YOUR TASK: Reproduce, without alteration, every line of the data; exclude the images.

Object tracking records:
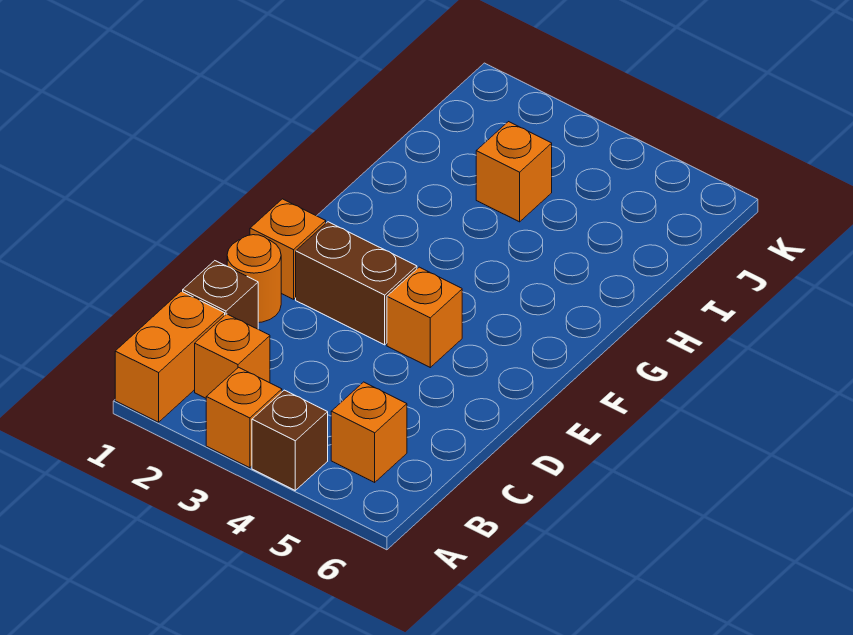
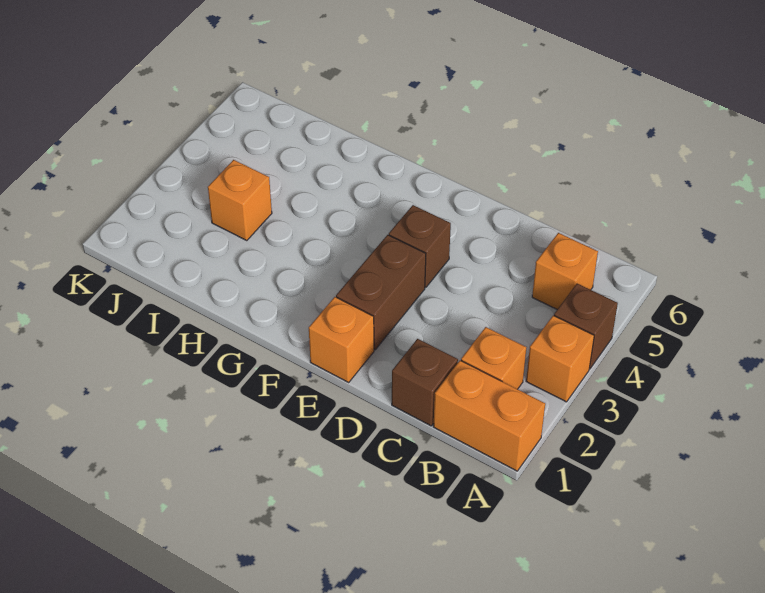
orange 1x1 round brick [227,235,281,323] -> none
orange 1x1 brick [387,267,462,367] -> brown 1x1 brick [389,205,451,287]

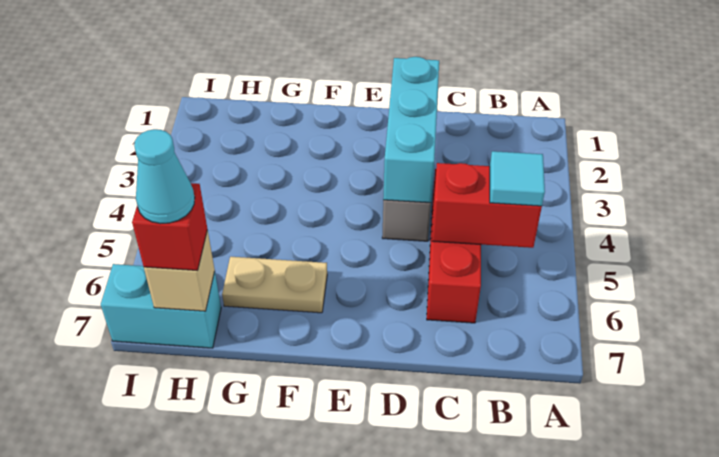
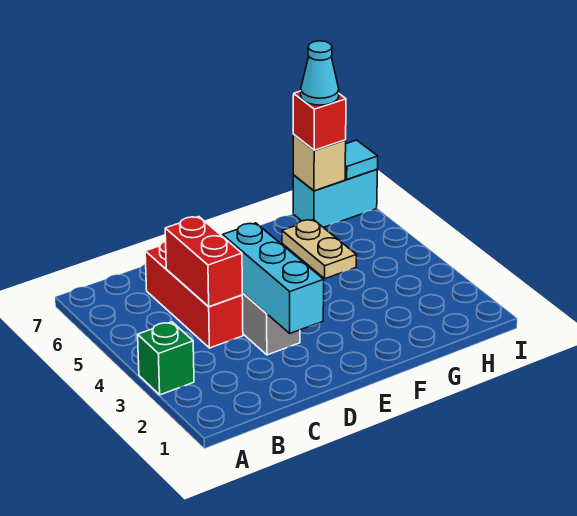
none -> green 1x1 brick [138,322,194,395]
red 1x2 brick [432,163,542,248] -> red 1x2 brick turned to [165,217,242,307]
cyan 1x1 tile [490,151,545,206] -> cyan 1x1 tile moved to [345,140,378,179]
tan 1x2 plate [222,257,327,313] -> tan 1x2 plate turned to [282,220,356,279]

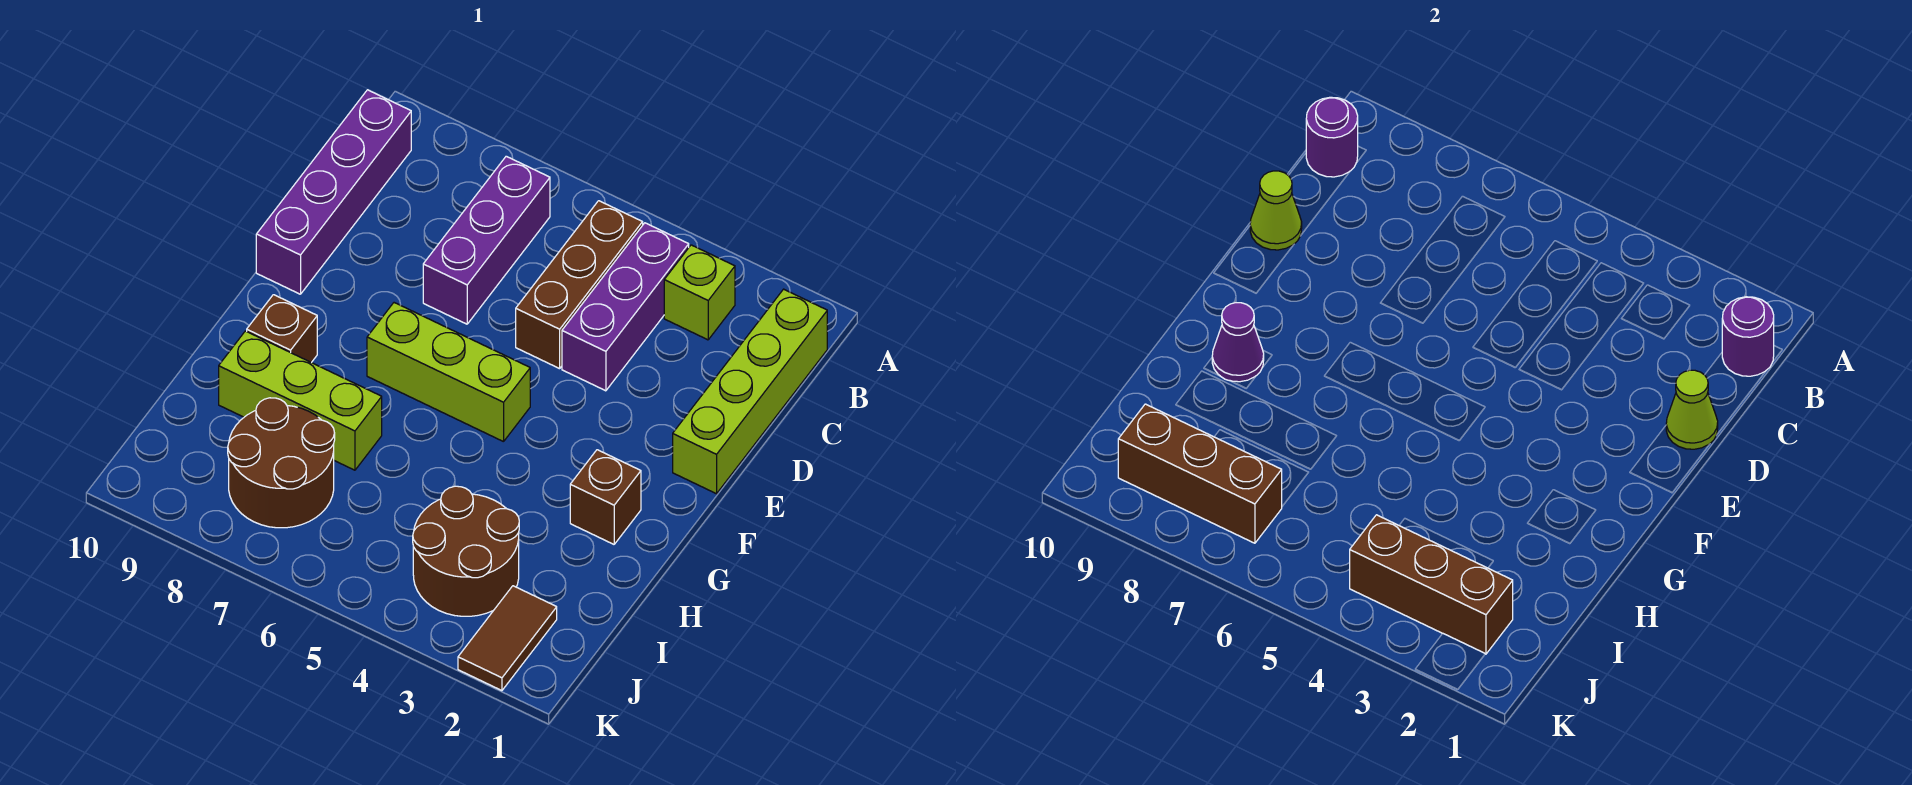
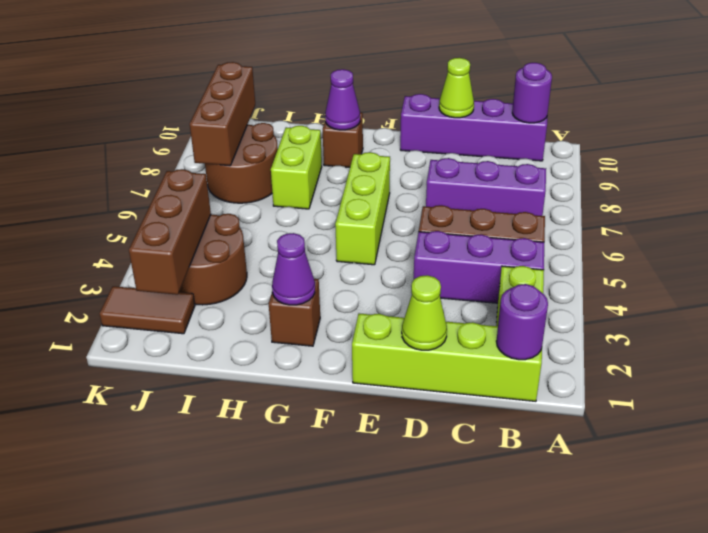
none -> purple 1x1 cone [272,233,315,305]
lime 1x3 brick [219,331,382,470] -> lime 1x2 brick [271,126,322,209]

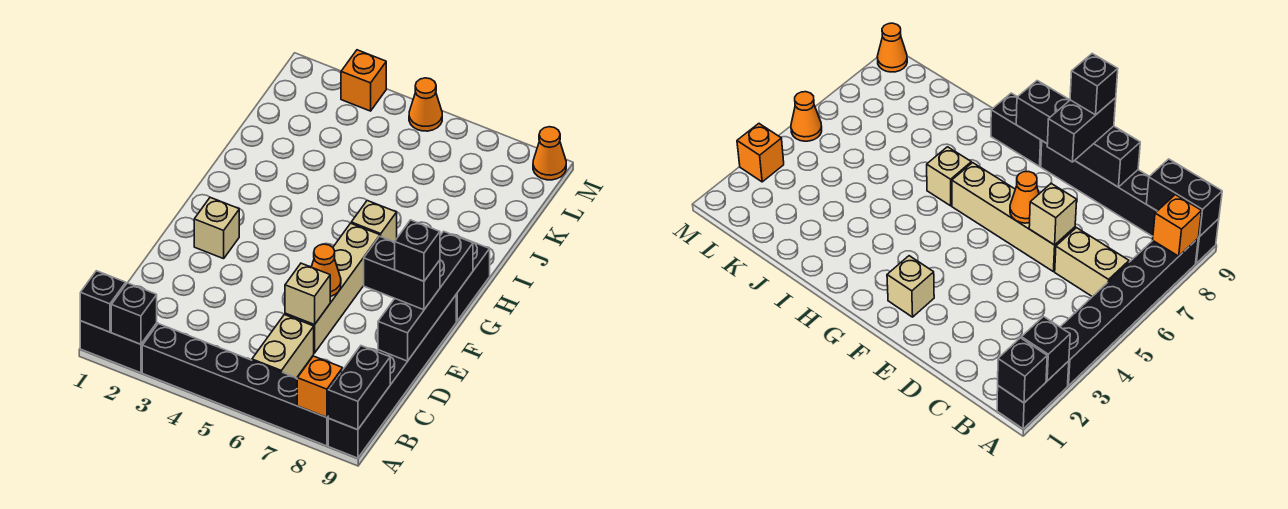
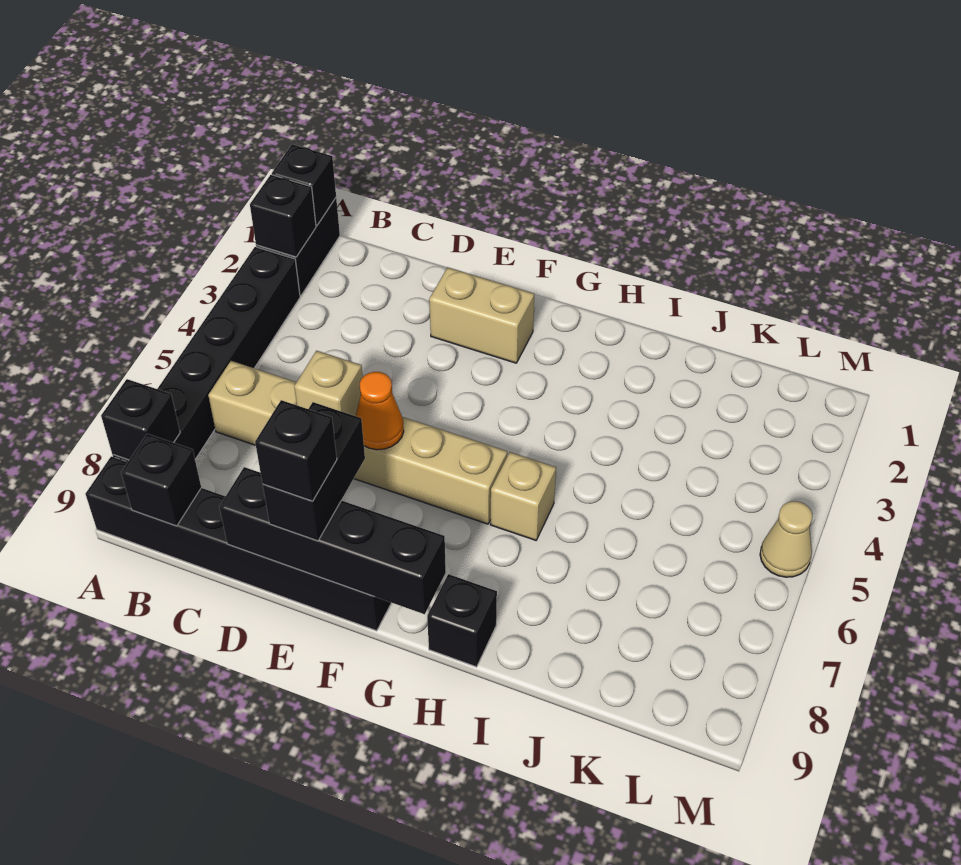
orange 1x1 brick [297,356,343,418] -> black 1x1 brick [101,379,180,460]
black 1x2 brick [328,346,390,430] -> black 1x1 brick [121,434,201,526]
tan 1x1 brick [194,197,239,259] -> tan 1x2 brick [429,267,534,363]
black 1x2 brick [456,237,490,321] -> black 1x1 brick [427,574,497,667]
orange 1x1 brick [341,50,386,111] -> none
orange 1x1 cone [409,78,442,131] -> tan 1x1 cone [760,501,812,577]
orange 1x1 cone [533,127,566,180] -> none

ANSWER SPACE:
orange 1x1 round brick [227,235,281,323] -> none
orange 1x1 brick [387,267,462,367] -> brown 1x1 brick [389,205,451,287]

none -> green 1x1 brick [138,322,194,395]
red 1x2 brick [432,163,542,248] -> red 1x2 brick turned to [165,217,242,307]
cyan 1x1 tile [490,151,545,206] -> cyan 1x1 tile moved to [345,140,378,179]
tan 1x2 plate [222,257,327,313] -> tan 1x2 plate turned to [282,220,356,279]

none -> purple 1x1 cone [272,233,315,305]
lime 1x3 brick [219,331,382,470] -> lime 1x2 brick [271,126,322,209]

orange 1x1 brick [297,356,343,418] -> black 1x1 brick [101,379,180,460]
black 1x2 brick [328,346,390,430] -> black 1x1 brick [121,434,201,526]
tan 1x1 brick [194,197,239,259] -> tan 1x2 brick [429,267,534,363]
black 1x2 brick [456,237,490,321] -> black 1x1 brick [427,574,497,667]
orange 1x1 brick [341,50,386,111] -> none
orange 1x1 cone [409,78,442,131] -> tan 1x1 cone [760,501,812,577]
orange 1x1 cone [533,127,566,180] -> none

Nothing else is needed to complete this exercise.